Print the whole listing below exactly as given, pictures excluded.
__________________________________________________
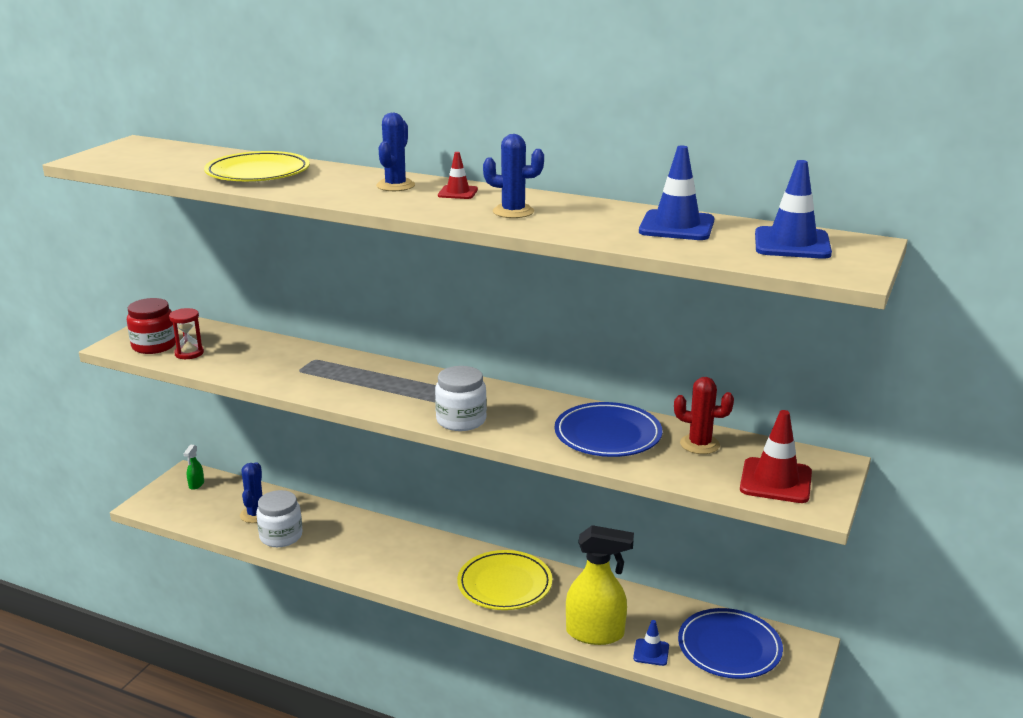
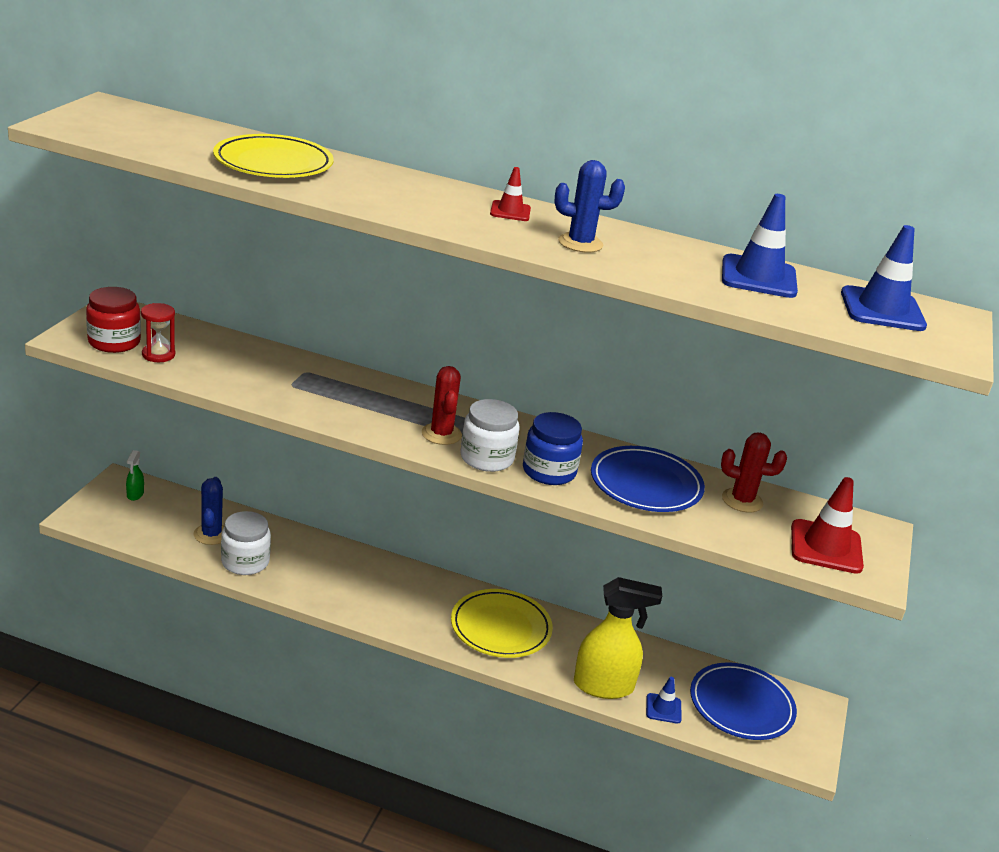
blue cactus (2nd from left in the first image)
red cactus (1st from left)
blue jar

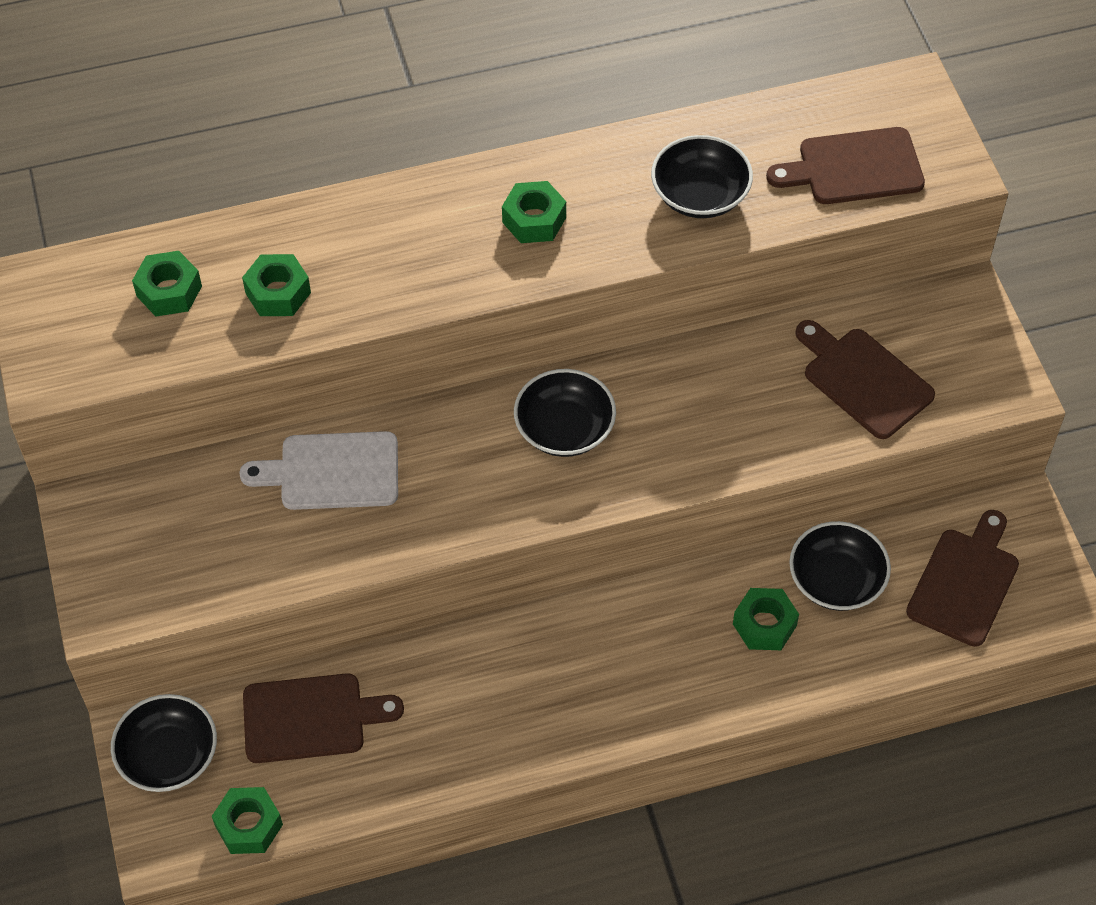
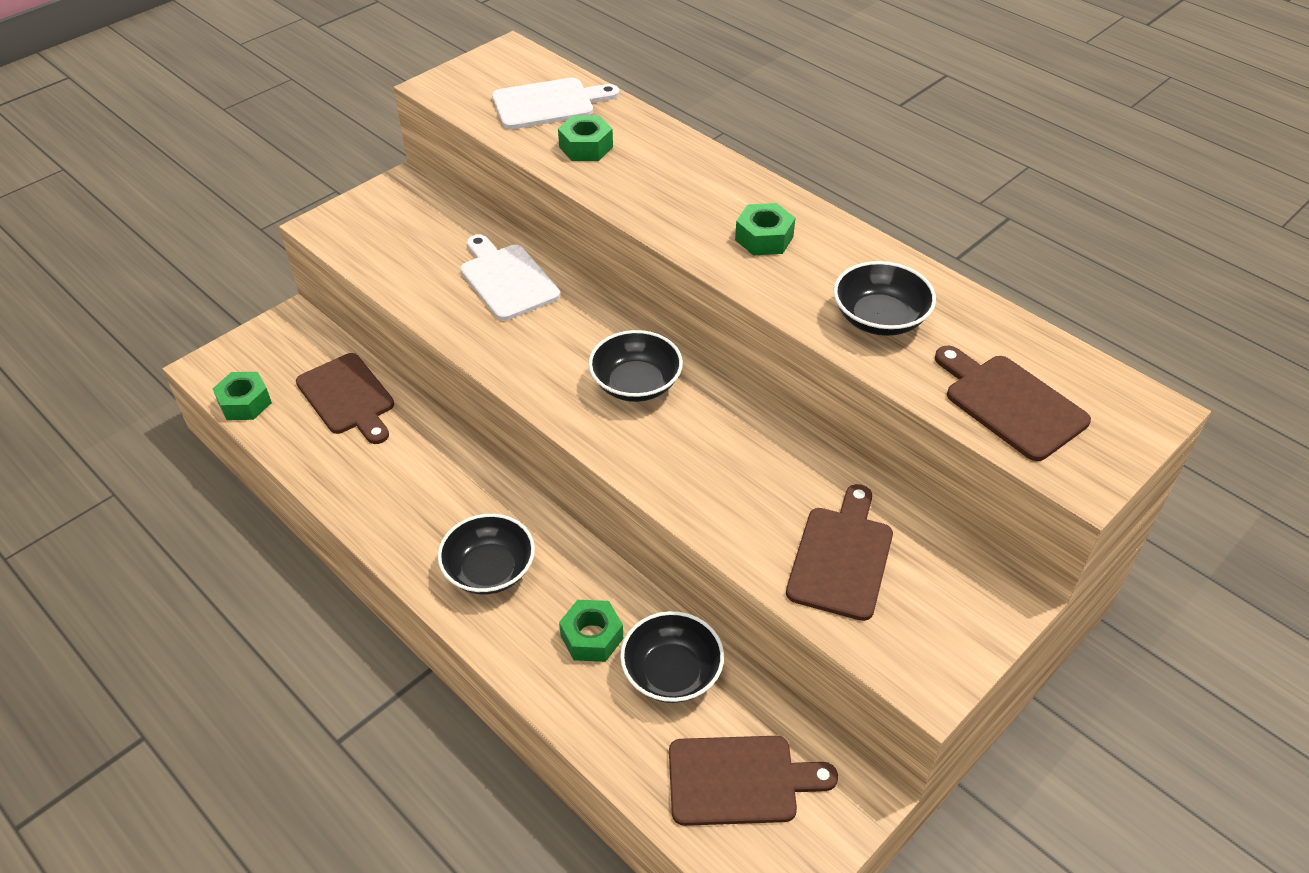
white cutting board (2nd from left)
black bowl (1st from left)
__________________________________________________
* _Solved problem_:
blue cactus (2nd from left in the first image)
red cactus (1st from left)
blue jar

white cutting board (2nd from left)
black bowl (1st from left)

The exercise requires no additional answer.